[REQUEST]: Rewrite the material below with every "green fabric tent" changed to "green canvas tent" and everything else left as it is. Leave the pictures out.

[DATA RECORDS]:
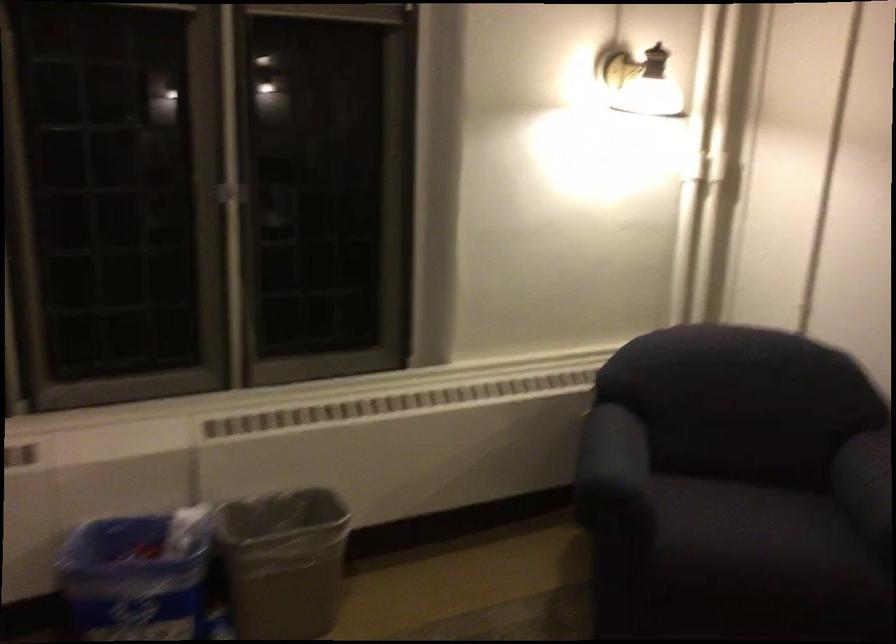
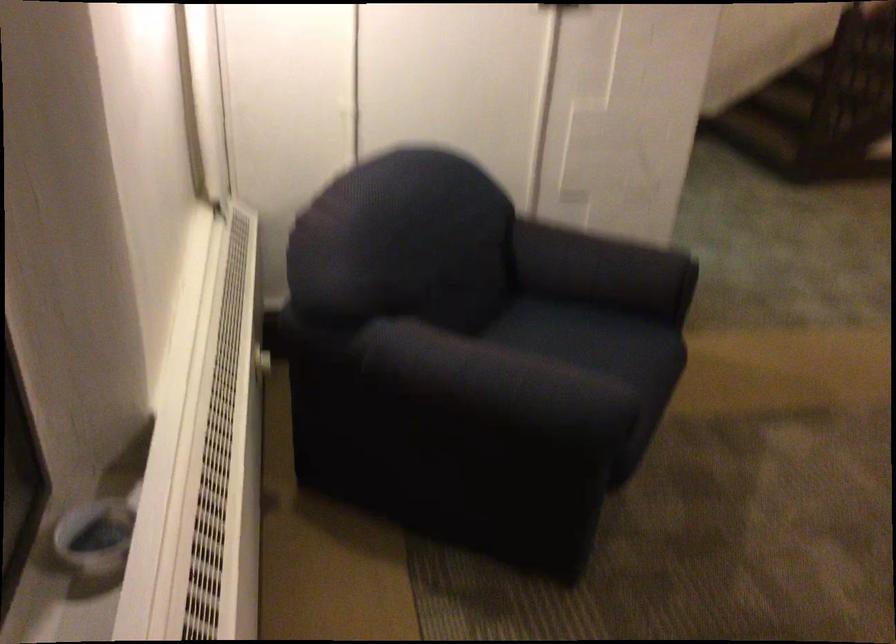
Locate, in the second image, the point that corresponds to point 741,518 in the first image.

(601, 355)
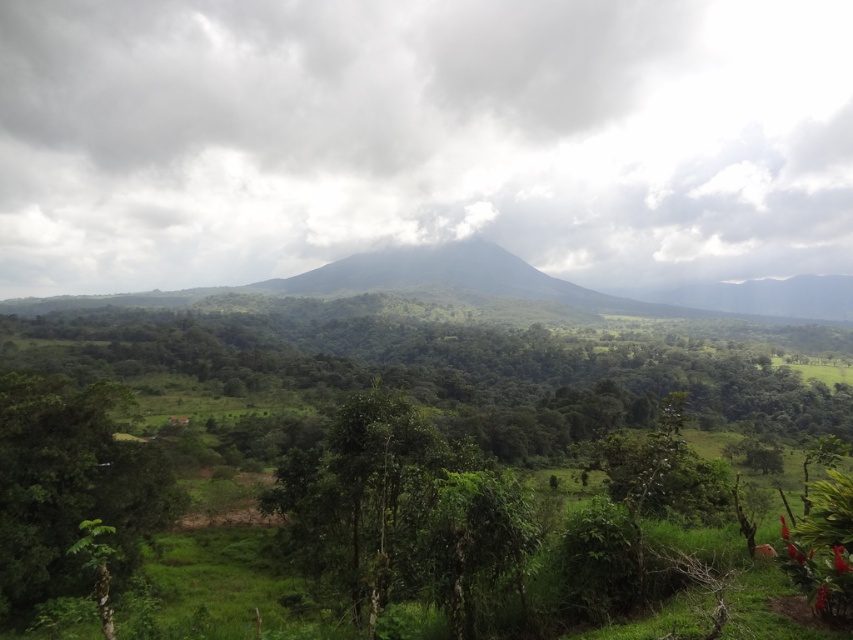
You are standing in the lush, verdant landscape described. You notice a point marked at coordinates (421, 138). What object does this point correspond to?

The point at (421, 138) corresponds to the white fluffy cloud at upper center.

You are standing at the point marked by the coordinates point (431, 371) in the image. What type of object are you directly facing?

The point (431, 371) indicates a green leafy tree at center, so you are directly facing a green leafy tree at center.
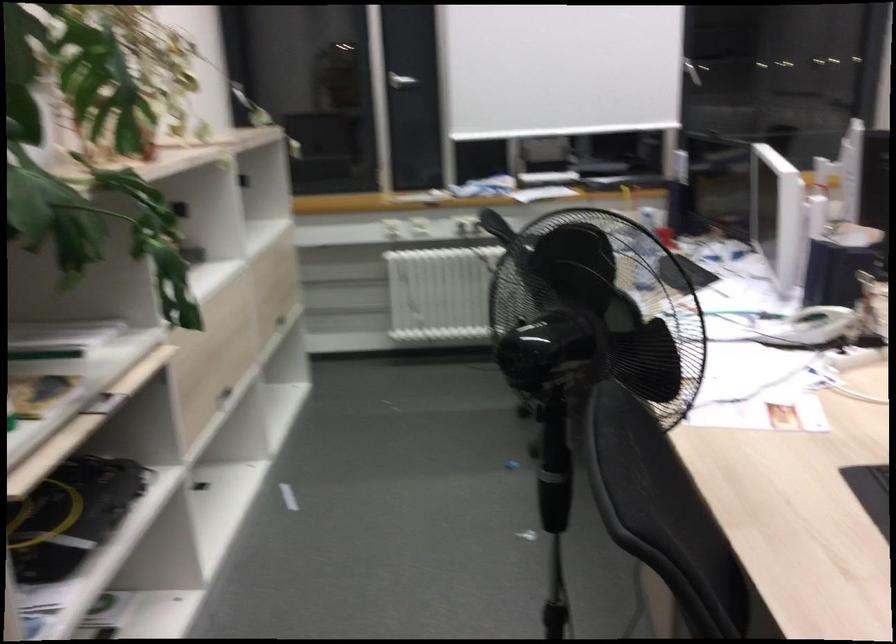
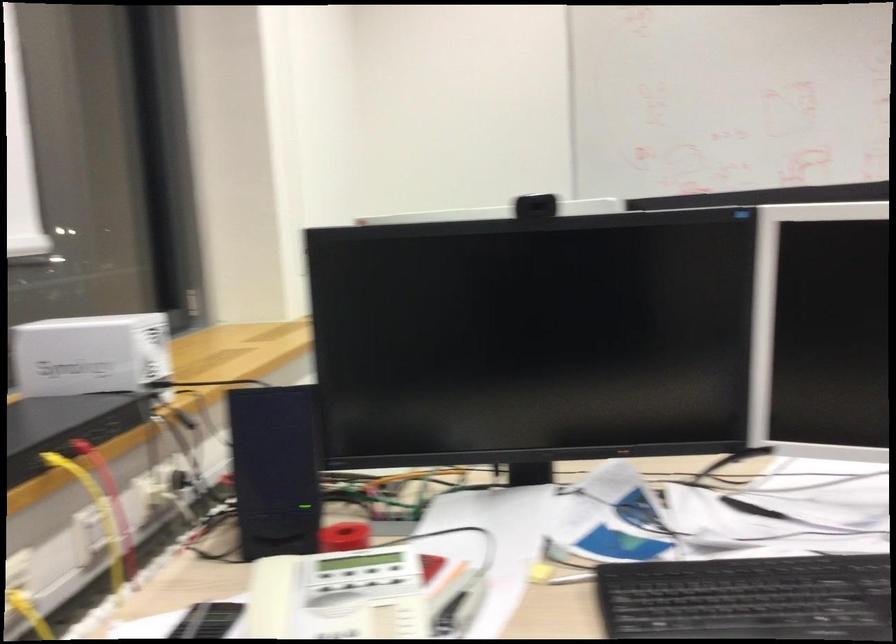
Where in the second image is the point corresponding to (x=667, y=205) from the first image?

(274, 469)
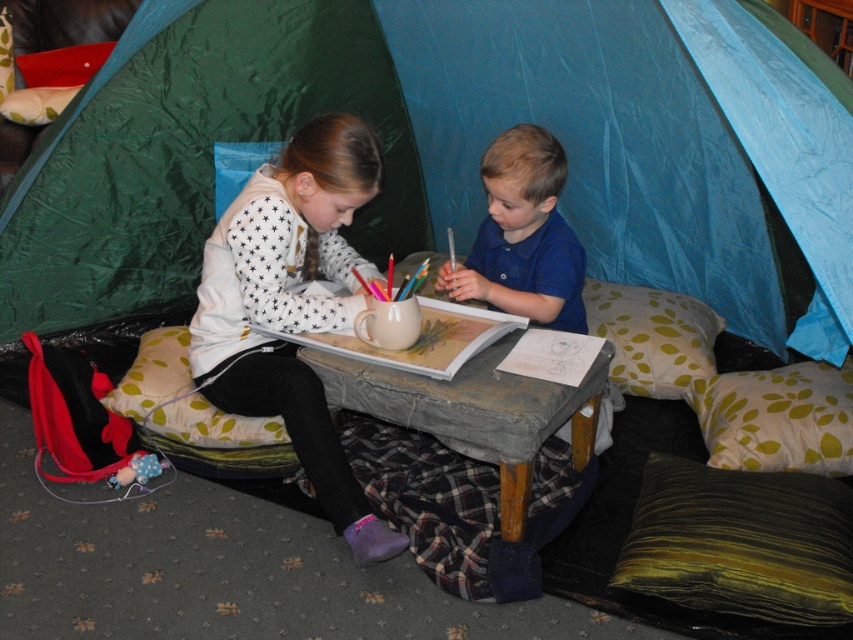
Who is more forward, (843, 604) or (749, 376)?

Point (843, 604) is more forward.

Between point (828, 609) and point (694, 404), which one is positioned behind?

The point (694, 404) is behind.

At what (x,y) coordinates should I click in order to perform the action: click on velvety green pillow at lower right. Please return your answer as a coordinate pair (x, y). The width and height of the screenshot is (853, 640). Looking at the image, I should click on (741, 541).

Is green fabric tent at center below fluffy beige pillow at lower left?

No.

You are a GUI agent. You are given a task and a screenshot of the screen. Output one action in this format:
    pyautogui.click(x=<x>, y=<y>)
    Task: Click on the green fabric tent at center
    This screenshot has height=640, width=853.
    Given the screenshot: What is the action you would take?
    pyautogui.click(x=450, y=147)

The width and height of the screenshot is (853, 640). Identify the location of green fabric tent at center. (450, 147).

The image size is (853, 640). Describe the element at coordinates (523, 236) in the screenshot. I see `blue cotton shirt at center` at that location.

Can you confirm if blue cotton shirt at center is positioned to the right of green leaf-patterned cushion at lower right?

Incorrect, blue cotton shirt at center is not on the right side of green leaf-patterned cushion at lower right.

At what (x,y) coordinates should I click in order to perform the action: click on blue cotton shirt at center. Please return your answer as a coordinate pair (x, y). The width and height of the screenshot is (853, 640). Looking at the image, I should click on (523, 236).

The image size is (853, 640). I want to click on blue cotton shirt at center, so click(x=523, y=236).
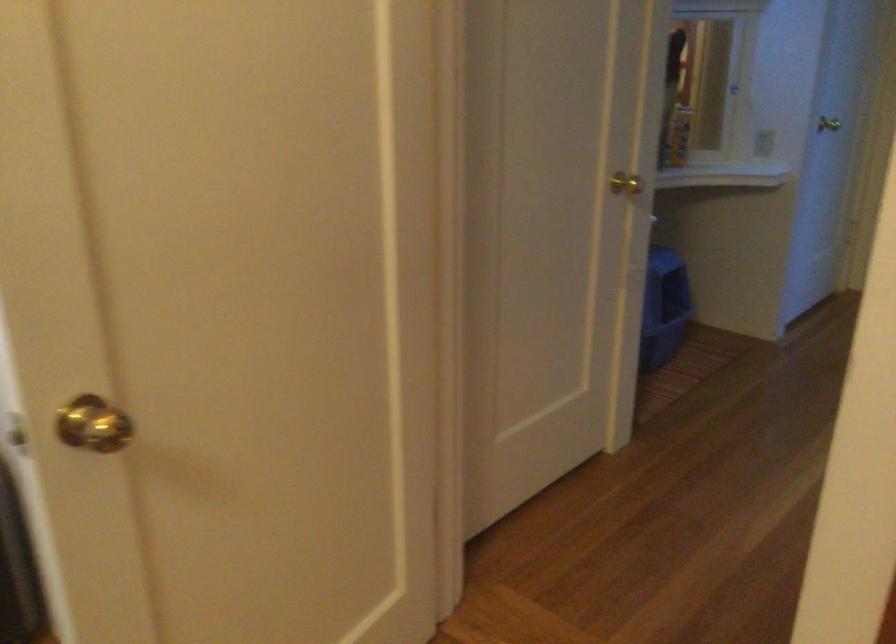
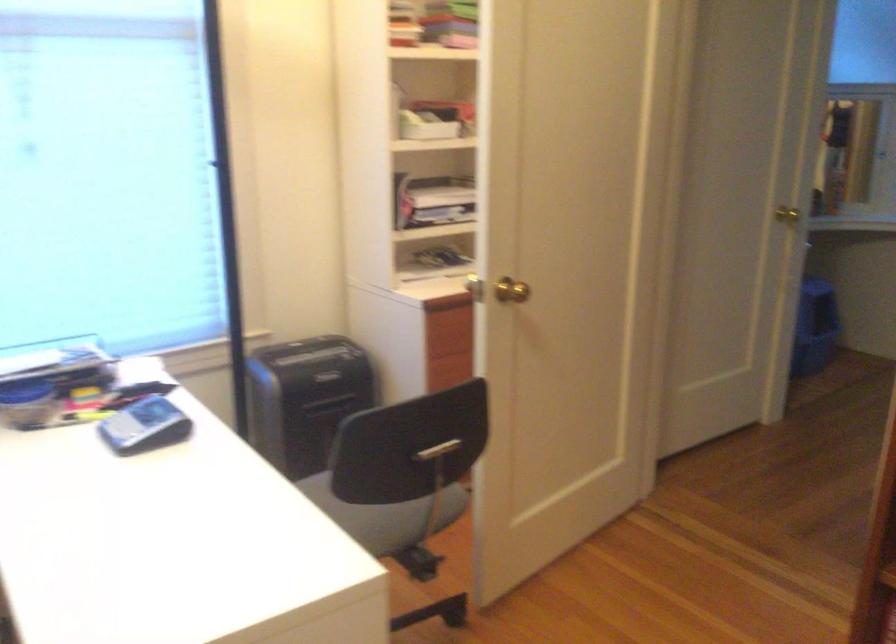
Find the pixel in the second image that matches point 625,181 in the first image.

(787, 214)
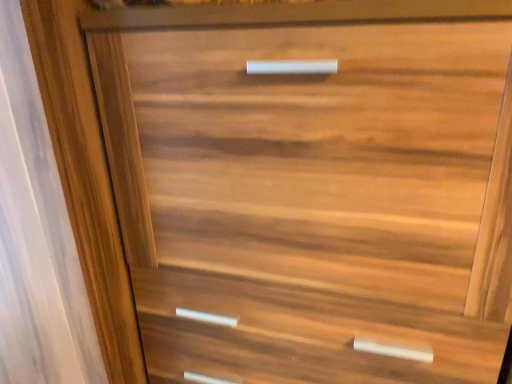
Image resolution: width=512 pixels, height=384 pixels. Identify the location of wooden panel at left. (36, 236).

What do you see at coordinates (36, 236) in the screenshot? Image resolution: width=512 pixels, height=384 pixels. I see `wooden panel at left` at bounding box center [36, 236].

Locate an element on the screen. wooden panel at left is located at coordinates (36, 236).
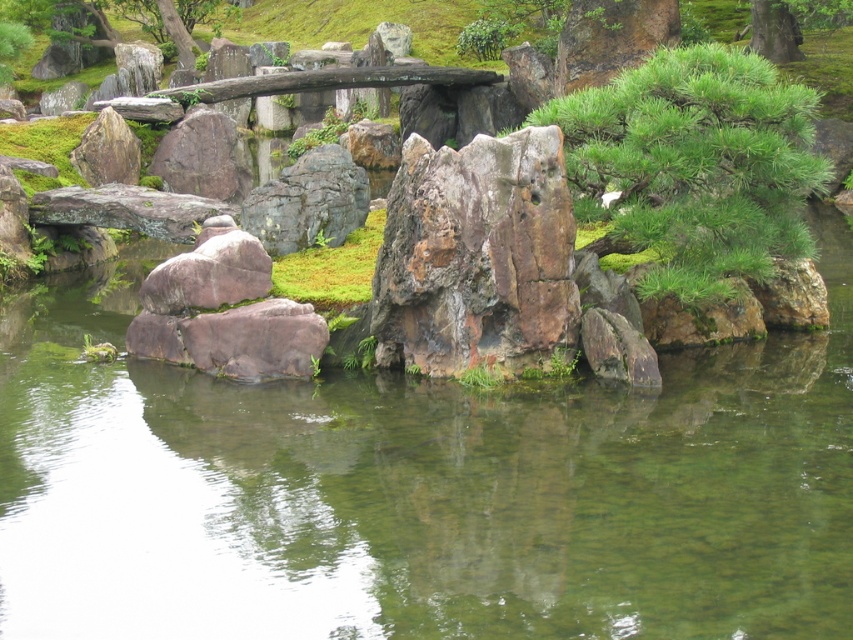
Question: Does rusty rock at center have a smaller size compared to rusty metallic rock at center?

Choices:
 (A) yes
 (B) no

Answer: (B)

Question: Is clear water at center thinner than rusty rock at center?

Choices:
 (A) no
 (B) yes

Answer: (A)

Question: Among these objects, which one is nearest to the camera?

Choices:
 (A) rusty rock at center
 (B) green textured pine tree at center right

Answer: (A)

Question: Which point is closer to the camera taking this photo?

Choices:
 (A) (695, 241)
 (B) (456, 216)

Answer: (B)

Question: Estimate the real-world distances between objects in this image. Which object is farther from the rusty metallic rock at center?

Choices:
 (A) green textured pine tree at center right
 (B) rusty rock at center
 (C) clear water at center

Answer: (C)

Question: Is clear water at center to the right of rusty rock at center from the viewer's perspective?

Choices:
 (A) yes
 (B) no

Answer: (B)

[ANSWER FOR THE TASK]:
Locate, in the second image, the point that corresponds to point 741,518 in the first image.

(601, 355)
You are standing in the lush, verdant landscape described. You notice a point marked at coordinates (421, 138). What object does this point correspond to?

The point at (421, 138) corresponds to the white fluffy cloud at upper center.

You are standing at the point marked by the coordinates point (431, 371) in the image. What type of object are you directly facing?

The point (431, 371) indicates a green leafy tree at center, so you are directly facing a green leafy tree at center.
Where in the second image is the point corresponding to (x=667, y=205) from the first image?

(274, 469)
Who is more forward, (843, 604) or (749, 376)?

Point (843, 604) is more forward.

Between point (828, 609) and point (694, 404), which one is positioned behind?

The point (694, 404) is behind.

At what (x,y) coordinates should I click in order to perform the action: click on velvety green pillow at lower right. Please return your answer as a coordinate pair (x, y). The width and height of the screenshot is (853, 640). Looking at the image, I should click on (741, 541).

Is green canvas tent at center below fluffy beige pillow at lower left?

No.

You are a GUI agent. You are given a task and a screenshot of the screen. Output one action in this format:
    pyautogui.click(x=<x>, y=<y>)
    Task: Click on the green canvas tent at center
    This screenshot has height=640, width=853.
    Given the screenshot: What is the action you would take?
    pyautogui.click(x=450, y=147)

The width and height of the screenshot is (853, 640). Identify the location of green canvas tent at center. (450, 147).

The image size is (853, 640). Describe the element at coordinates (523, 236) in the screenshot. I see `blue cotton shirt at center` at that location.

Can you confirm if blue cotton shirt at center is positioned to the right of green leaf-patterned cushion at lower right?

Incorrect, blue cotton shirt at center is not on the right side of green leaf-patterned cushion at lower right.

At what (x,y) coordinates should I click in order to perform the action: click on blue cotton shirt at center. Please return your answer as a coordinate pair (x, y). The width and height of the screenshot is (853, 640). Looking at the image, I should click on (523, 236).

The image size is (853, 640). I want to click on blue cotton shirt at center, so click(x=523, y=236).
Find the pixel in the second image that matches point 625,181 in the first image.

(787, 214)
Image resolution: width=512 pixels, height=384 pixels. Identify the location of wooden panel at left. (36, 236).

What do you see at coordinates (36, 236) in the screenshot? Image resolution: width=512 pixels, height=384 pixels. I see `wooden panel at left` at bounding box center [36, 236].

Locate an element on the screen. wooden panel at left is located at coordinates (36, 236).
Question: Does rusty rock at center have a smaller size compared to rusty metallic rock at center?

Choices:
 (A) yes
 (B) no

Answer: (B)

Question: Is clear water at center thinner than rusty rock at center?

Choices:
 (A) no
 (B) yes

Answer: (A)

Question: Among these objects, which one is nearest to the camera?

Choices:
 (A) rusty rock at center
 (B) green textured pine tree at center right

Answer: (A)

Question: Which point is closer to the camera taking this photo?

Choices:
 (A) (695, 241)
 (B) (456, 216)

Answer: (B)

Question: Estimate the real-world distances between objects in this image. Which object is farther from the rusty metallic rock at center?

Choices:
 (A) green textured pine tree at center right
 (B) rusty rock at center
 (C) clear water at center

Answer: (C)

Question: Is clear water at center to the right of rusty rock at center from the viewer's perspective?

Choices:
 (A) yes
 (B) no

Answer: (B)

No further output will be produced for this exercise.